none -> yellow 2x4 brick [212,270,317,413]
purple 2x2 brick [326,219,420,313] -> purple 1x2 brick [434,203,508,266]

--

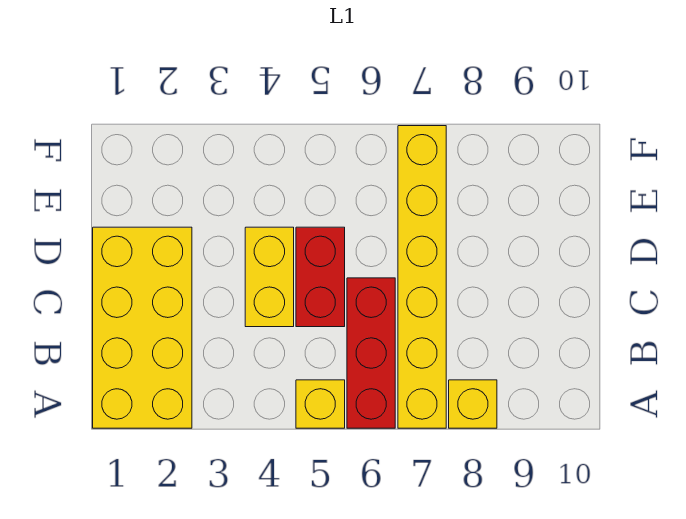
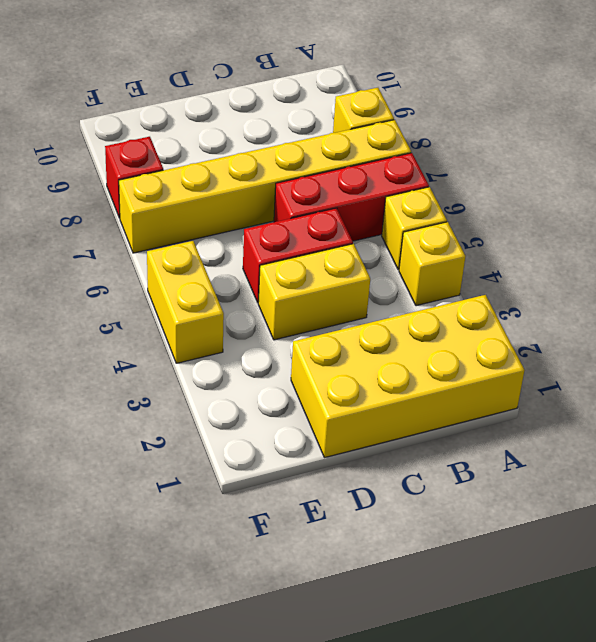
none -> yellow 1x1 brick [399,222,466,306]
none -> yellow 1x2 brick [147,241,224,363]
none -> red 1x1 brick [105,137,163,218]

What is expected:
From the records above, copy out the line with "none -> yellow 2x4 brick [212,270,317,413]", the line with "purple 2x2 brick", and every line between them, word for word.

Solution for this task:
none -> yellow 2x4 brick [212,270,317,413]
purple 2x2 brick [326,219,420,313] -> purple 1x2 brick [434,203,508,266]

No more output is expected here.